**Exercise details**
Return the entries below word for word. No picture belongs in the copy.

**Extracted material**
Segment Open

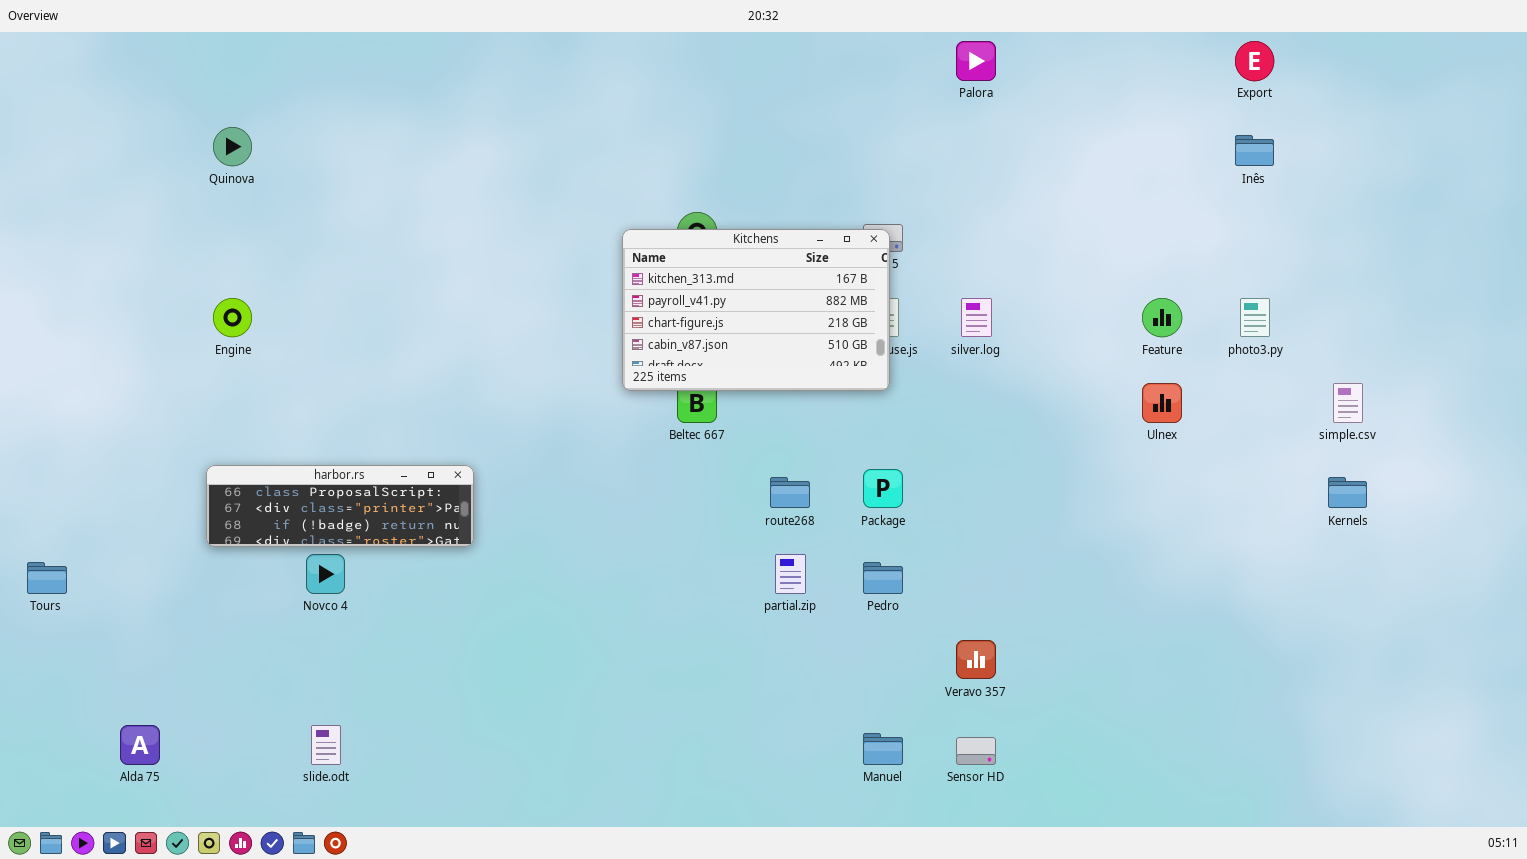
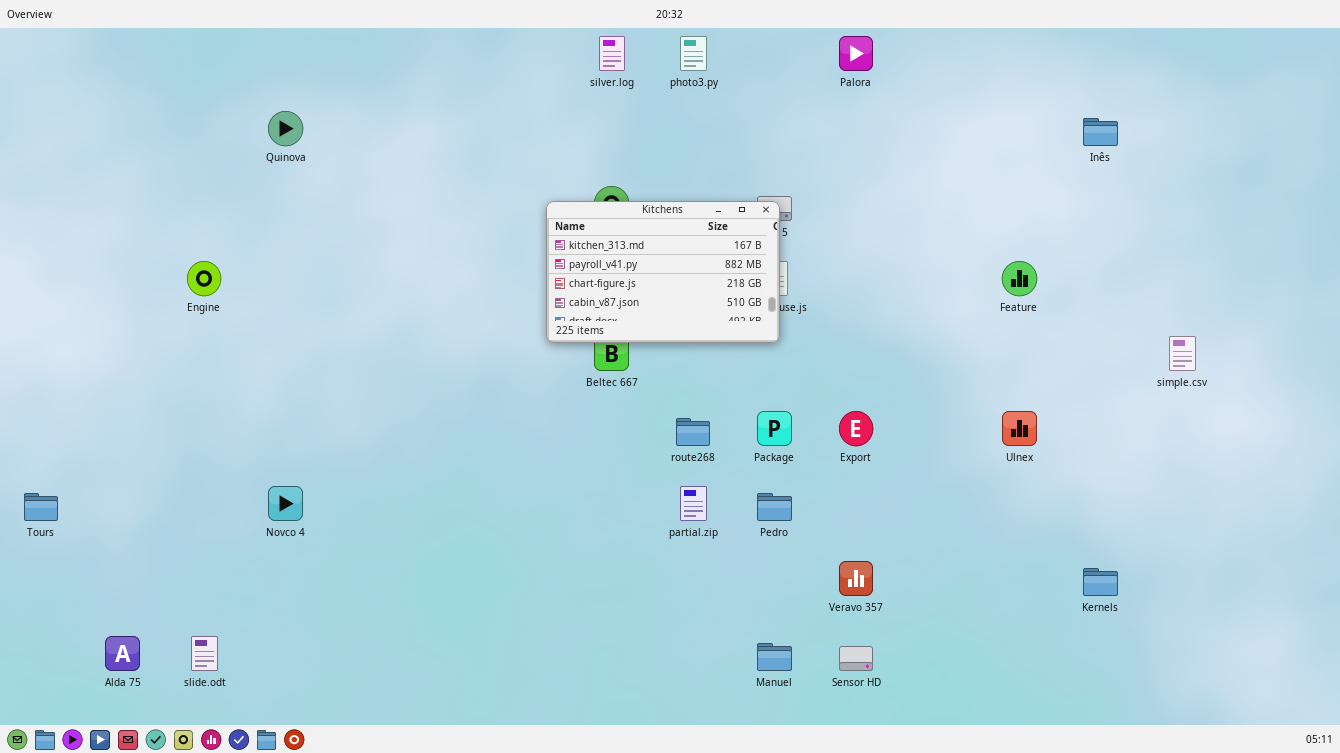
Export: [1235,41,1274,81] -> [839,411,873,446], moved
Quinova: [213,127,252,166] -> [268,111,303,146], moved
silver.log: [961,298,992,337] -> [599,36,625,71], moved
photo3.py: [1240,298,1270,337] -> [680,36,707,71], moved
Ulnex: [1142,383,1182,423] -> [1002,411,1037,446], moved
harbor.rs: [206,465,474,547] -> none, closed
Kernels: [1328,477,1367,508] -> [1083,568,1118,596], moved
slide.odt: [311,725,341,765] -> [191,636,218,671], moved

Segment Closed

**Your response**
Export: [1235,41,1274,81] -> [839,411,873,446], moved
Quinova: [213,127,252,166] -> [268,111,303,146], moved
silver.log: [961,298,992,337] -> [599,36,625,71], moved
photo3.py: [1240,298,1270,337] -> [680,36,707,71], moved
Ulnex: [1142,383,1182,423] -> [1002,411,1037,446], moved
harbor.rs: [206,465,474,547] -> none, closed
Kernels: [1328,477,1367,508] -> [1083,568,1118,596], moved
slide.odt: [311,725,341,765] -> [191,636,218,671], moved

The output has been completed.